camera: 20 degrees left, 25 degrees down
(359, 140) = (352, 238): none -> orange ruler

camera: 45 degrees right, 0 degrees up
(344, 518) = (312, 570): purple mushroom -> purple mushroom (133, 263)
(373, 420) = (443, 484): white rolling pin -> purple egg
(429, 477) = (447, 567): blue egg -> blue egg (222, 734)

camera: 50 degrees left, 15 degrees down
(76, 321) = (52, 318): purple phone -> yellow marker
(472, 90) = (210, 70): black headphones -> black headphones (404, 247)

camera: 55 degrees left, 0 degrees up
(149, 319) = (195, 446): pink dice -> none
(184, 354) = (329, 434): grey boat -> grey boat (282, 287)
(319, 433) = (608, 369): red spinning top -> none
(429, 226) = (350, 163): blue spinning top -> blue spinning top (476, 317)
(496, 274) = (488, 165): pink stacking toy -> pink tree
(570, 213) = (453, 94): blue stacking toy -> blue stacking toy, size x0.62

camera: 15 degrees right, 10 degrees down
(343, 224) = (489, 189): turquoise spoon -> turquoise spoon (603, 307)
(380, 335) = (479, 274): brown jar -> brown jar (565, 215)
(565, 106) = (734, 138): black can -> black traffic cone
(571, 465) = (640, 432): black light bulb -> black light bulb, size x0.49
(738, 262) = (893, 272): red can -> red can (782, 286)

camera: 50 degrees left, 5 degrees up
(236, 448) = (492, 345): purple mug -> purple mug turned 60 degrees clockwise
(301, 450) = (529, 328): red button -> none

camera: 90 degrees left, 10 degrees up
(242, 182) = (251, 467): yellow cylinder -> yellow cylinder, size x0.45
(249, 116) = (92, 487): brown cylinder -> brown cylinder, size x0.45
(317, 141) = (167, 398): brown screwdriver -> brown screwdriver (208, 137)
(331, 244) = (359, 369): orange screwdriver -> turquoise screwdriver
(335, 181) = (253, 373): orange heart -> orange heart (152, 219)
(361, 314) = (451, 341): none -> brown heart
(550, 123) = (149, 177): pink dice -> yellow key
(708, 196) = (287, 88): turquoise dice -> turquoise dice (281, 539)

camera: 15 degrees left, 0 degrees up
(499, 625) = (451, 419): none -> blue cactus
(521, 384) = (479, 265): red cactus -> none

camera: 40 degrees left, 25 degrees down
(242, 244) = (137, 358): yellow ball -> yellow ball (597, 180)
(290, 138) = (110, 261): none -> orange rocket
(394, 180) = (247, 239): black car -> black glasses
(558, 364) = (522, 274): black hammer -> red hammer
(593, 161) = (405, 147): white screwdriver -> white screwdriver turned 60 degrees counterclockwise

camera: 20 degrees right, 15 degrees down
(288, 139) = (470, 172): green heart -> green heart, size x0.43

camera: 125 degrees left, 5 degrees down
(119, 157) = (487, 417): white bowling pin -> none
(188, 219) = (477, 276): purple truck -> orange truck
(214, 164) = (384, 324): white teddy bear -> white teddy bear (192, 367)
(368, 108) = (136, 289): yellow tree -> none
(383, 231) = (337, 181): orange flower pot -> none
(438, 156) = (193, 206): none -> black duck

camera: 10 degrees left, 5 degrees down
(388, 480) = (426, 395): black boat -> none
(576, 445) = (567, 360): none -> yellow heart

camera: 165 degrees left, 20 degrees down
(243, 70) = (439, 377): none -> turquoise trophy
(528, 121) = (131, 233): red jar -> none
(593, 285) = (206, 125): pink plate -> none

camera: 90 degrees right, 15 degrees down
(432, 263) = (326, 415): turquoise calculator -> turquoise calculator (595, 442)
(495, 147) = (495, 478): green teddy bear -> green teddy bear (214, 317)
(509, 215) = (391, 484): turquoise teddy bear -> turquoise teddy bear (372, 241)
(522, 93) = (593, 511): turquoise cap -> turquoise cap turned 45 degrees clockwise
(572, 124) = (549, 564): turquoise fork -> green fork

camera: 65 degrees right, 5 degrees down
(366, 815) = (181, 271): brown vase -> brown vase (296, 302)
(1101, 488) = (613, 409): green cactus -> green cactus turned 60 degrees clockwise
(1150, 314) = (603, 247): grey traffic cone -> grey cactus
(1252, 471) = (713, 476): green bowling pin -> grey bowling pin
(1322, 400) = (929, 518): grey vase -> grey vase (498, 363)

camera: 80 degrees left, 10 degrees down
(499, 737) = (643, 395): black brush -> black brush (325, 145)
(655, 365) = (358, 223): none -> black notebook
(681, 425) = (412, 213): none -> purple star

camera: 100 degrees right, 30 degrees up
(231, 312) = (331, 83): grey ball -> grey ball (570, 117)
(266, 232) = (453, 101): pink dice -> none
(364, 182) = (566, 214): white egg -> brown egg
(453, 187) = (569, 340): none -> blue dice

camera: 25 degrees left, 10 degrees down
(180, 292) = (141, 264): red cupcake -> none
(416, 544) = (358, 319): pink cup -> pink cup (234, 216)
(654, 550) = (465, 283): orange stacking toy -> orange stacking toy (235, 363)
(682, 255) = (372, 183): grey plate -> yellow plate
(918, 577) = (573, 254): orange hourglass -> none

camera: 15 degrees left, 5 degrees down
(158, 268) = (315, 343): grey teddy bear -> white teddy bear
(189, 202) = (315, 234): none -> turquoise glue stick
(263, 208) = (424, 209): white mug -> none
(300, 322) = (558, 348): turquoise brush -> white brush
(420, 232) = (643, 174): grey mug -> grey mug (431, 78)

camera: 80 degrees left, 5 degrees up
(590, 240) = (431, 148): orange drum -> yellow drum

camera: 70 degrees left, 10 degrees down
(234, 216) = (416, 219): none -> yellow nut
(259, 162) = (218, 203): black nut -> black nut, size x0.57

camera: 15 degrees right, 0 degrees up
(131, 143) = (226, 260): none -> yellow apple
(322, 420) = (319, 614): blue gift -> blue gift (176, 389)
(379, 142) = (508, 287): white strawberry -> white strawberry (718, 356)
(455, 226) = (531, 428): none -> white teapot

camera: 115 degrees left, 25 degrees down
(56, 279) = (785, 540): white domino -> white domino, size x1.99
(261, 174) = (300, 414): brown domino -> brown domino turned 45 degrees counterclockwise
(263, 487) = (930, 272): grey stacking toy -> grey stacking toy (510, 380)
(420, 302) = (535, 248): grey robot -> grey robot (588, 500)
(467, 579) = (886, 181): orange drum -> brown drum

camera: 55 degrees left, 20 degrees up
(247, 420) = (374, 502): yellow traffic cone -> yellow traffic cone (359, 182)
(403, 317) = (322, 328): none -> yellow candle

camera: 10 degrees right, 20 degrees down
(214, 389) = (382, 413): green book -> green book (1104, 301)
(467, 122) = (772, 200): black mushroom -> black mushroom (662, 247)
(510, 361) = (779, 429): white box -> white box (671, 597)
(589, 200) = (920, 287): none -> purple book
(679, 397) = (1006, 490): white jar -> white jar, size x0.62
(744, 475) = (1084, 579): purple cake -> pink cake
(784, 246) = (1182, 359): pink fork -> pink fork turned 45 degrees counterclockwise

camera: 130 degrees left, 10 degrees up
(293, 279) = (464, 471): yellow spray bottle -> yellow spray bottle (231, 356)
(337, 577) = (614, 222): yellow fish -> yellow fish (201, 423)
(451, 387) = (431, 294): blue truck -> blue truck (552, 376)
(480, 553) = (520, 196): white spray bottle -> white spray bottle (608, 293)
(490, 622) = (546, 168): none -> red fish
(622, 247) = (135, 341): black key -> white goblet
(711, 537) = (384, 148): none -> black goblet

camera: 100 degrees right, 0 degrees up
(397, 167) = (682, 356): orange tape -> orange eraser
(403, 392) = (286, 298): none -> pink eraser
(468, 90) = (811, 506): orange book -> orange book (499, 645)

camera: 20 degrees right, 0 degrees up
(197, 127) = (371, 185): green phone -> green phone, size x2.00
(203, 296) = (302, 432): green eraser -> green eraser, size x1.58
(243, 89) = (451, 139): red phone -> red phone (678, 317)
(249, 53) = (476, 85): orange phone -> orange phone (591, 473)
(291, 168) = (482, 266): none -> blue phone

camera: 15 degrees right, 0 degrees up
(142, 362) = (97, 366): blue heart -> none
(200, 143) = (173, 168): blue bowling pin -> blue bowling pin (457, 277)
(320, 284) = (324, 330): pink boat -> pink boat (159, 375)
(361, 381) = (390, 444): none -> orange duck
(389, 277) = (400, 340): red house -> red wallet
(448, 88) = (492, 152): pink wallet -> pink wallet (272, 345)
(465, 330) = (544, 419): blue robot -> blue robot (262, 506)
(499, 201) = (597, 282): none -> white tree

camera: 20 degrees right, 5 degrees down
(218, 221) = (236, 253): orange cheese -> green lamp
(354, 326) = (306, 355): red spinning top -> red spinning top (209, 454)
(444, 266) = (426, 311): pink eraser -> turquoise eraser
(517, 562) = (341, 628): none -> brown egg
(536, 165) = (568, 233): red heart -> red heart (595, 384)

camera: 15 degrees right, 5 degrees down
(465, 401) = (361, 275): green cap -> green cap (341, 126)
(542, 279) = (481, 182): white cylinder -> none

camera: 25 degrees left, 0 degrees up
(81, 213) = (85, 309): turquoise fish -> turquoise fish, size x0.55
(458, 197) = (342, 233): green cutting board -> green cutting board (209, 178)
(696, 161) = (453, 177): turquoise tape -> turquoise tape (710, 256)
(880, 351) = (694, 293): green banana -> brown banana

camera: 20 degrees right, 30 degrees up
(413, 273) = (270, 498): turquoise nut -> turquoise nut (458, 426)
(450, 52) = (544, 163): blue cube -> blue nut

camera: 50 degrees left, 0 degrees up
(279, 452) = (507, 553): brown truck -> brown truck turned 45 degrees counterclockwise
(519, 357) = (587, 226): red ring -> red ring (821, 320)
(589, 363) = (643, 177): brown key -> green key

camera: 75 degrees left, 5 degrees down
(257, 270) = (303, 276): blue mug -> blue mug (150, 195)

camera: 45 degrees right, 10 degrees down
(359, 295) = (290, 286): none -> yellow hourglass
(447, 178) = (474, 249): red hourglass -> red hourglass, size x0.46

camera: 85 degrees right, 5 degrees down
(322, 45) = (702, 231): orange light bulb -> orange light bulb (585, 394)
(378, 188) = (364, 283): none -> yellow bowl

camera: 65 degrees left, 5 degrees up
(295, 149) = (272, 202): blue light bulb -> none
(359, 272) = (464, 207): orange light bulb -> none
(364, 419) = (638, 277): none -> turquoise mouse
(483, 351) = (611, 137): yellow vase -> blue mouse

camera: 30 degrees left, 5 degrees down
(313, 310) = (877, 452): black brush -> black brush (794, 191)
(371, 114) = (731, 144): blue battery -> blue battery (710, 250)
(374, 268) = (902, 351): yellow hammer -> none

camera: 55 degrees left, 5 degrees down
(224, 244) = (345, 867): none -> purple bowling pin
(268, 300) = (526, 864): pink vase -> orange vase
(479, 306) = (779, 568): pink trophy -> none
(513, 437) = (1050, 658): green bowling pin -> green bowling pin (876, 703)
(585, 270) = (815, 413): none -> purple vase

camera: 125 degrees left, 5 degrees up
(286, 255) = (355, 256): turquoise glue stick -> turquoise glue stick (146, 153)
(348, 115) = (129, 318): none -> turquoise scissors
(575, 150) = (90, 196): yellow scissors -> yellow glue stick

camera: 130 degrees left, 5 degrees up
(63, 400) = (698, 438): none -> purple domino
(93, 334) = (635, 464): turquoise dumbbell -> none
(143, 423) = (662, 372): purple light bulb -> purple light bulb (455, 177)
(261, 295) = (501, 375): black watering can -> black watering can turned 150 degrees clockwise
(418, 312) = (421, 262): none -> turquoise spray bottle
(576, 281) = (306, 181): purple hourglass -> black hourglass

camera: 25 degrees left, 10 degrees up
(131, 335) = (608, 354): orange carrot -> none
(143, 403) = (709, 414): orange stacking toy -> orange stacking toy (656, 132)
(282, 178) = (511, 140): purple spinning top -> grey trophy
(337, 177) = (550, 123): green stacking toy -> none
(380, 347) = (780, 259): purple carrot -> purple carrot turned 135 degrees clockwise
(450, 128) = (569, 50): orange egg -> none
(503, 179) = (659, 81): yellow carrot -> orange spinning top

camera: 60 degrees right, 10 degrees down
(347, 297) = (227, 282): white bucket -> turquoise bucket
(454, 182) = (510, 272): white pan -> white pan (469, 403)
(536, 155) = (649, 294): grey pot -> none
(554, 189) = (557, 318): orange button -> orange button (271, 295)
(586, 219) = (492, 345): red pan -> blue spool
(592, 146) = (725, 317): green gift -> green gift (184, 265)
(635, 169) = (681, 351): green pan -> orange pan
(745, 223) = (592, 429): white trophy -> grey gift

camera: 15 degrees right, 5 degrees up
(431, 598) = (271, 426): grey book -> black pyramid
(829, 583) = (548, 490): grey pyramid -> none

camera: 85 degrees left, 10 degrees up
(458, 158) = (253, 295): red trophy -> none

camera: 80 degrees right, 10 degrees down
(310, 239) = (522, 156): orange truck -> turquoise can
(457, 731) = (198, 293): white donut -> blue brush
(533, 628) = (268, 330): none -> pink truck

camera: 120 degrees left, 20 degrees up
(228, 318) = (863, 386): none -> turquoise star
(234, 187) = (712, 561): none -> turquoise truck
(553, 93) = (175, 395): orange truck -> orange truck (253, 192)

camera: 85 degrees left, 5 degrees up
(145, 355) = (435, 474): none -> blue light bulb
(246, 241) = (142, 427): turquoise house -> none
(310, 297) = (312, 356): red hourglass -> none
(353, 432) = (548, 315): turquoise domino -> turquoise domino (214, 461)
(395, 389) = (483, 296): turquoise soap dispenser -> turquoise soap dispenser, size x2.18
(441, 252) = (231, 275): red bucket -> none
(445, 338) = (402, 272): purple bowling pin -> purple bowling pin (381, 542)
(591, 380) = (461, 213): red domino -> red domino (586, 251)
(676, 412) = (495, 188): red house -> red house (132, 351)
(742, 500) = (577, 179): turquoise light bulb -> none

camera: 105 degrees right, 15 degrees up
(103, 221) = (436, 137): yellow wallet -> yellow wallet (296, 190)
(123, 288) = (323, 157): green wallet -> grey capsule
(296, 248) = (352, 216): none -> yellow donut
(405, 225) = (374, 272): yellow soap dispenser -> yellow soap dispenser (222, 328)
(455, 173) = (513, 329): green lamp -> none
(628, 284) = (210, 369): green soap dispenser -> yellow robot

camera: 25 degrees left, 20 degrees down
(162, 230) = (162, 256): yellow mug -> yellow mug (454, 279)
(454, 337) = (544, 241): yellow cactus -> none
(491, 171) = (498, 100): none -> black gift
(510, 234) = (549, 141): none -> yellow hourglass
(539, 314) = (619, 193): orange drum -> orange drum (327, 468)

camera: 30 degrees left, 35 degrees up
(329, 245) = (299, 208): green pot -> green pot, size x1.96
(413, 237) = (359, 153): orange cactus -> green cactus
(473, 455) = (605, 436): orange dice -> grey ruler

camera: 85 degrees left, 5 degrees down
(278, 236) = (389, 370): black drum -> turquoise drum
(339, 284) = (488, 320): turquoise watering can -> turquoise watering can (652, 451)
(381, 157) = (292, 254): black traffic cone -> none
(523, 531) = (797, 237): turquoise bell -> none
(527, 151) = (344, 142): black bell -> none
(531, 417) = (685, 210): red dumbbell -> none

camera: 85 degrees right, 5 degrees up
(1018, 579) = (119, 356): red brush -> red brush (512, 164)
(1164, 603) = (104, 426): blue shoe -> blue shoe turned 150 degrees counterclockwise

★ ★ ★ ★ ★ ★ ★

--- PROBLEM DESCRIPTION ---
Scan the data above for the word "pyramid" and report every line where it is found.

--- ANSWER TO THE PROBLEM ---
(431, 598) = (271, 426): grey book -> black pyramid
(829, 583) = (548, 490): grey pyramid -> none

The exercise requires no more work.